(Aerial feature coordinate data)
'''

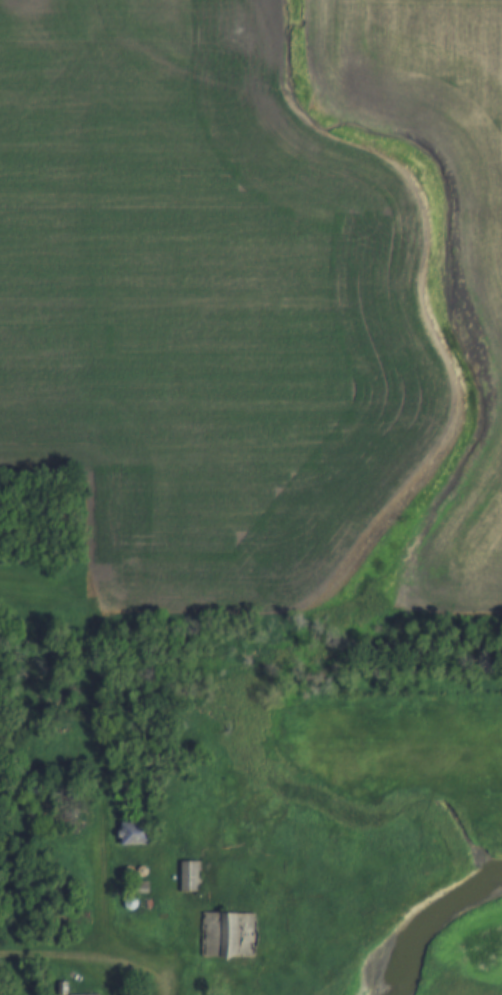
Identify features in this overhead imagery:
building: (132, 834)
building: (187, 878)
river: (426, 929)
building: (225, 937)
road: (91, 962)

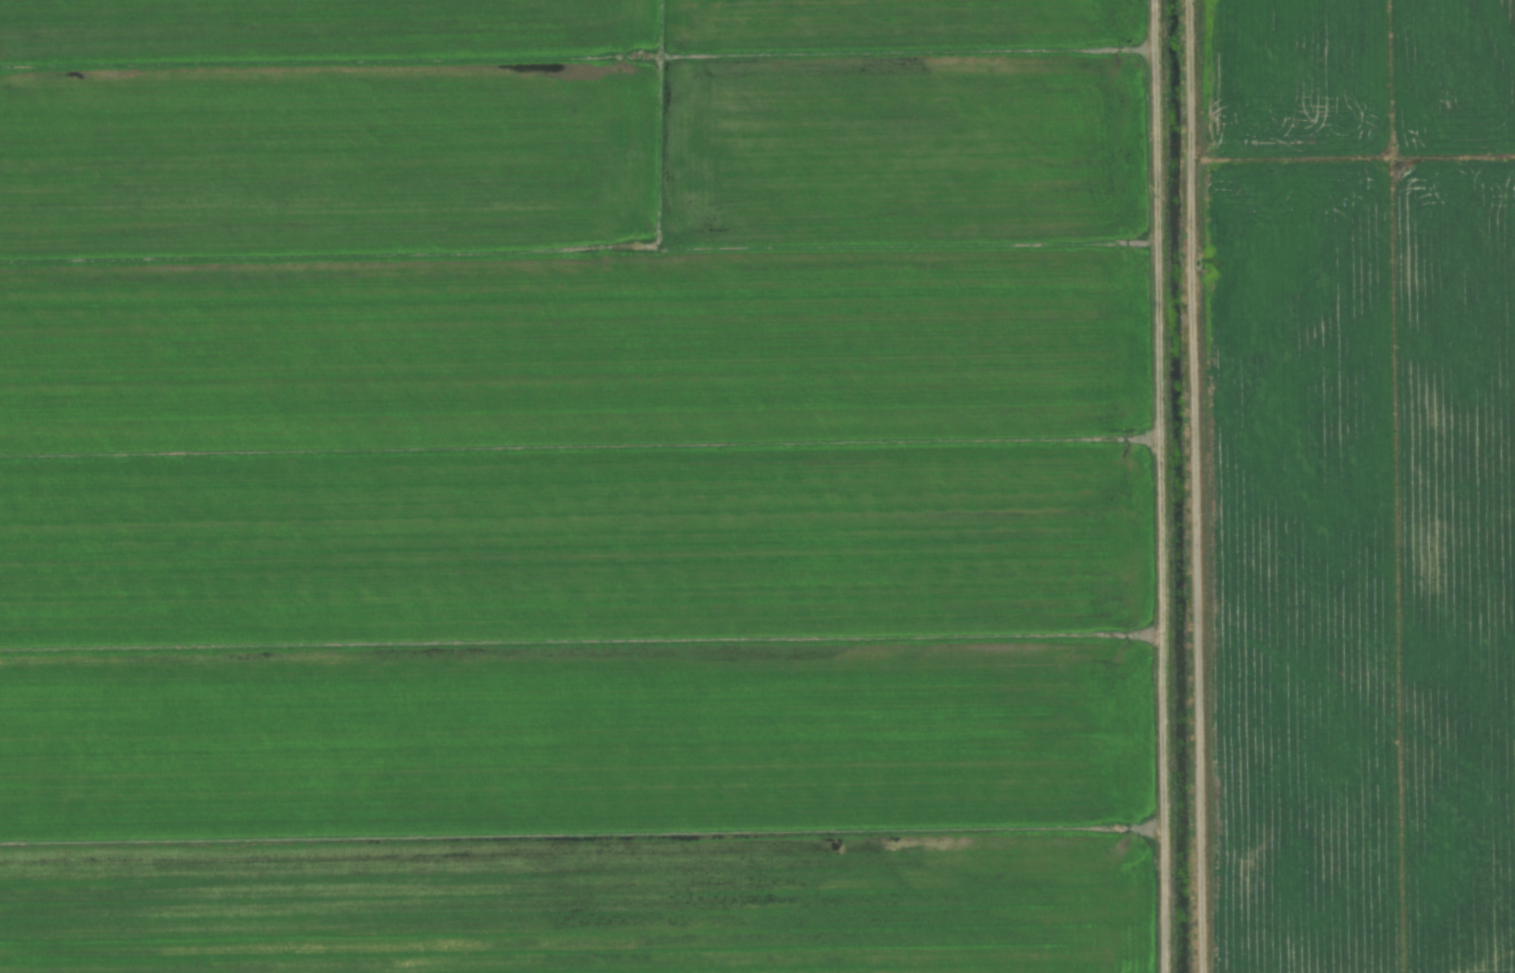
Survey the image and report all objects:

'''

■ **Instructions to follow**
Keep every word of the records and none of the pictures when you print them again.

■ **Task response**
Identify features in this overhead imagery:
building: (132, 834)
building: (187, 878)
river: (426, 929)
building: (225, 937)
road: (91, 962)

Survey the image and report all objects:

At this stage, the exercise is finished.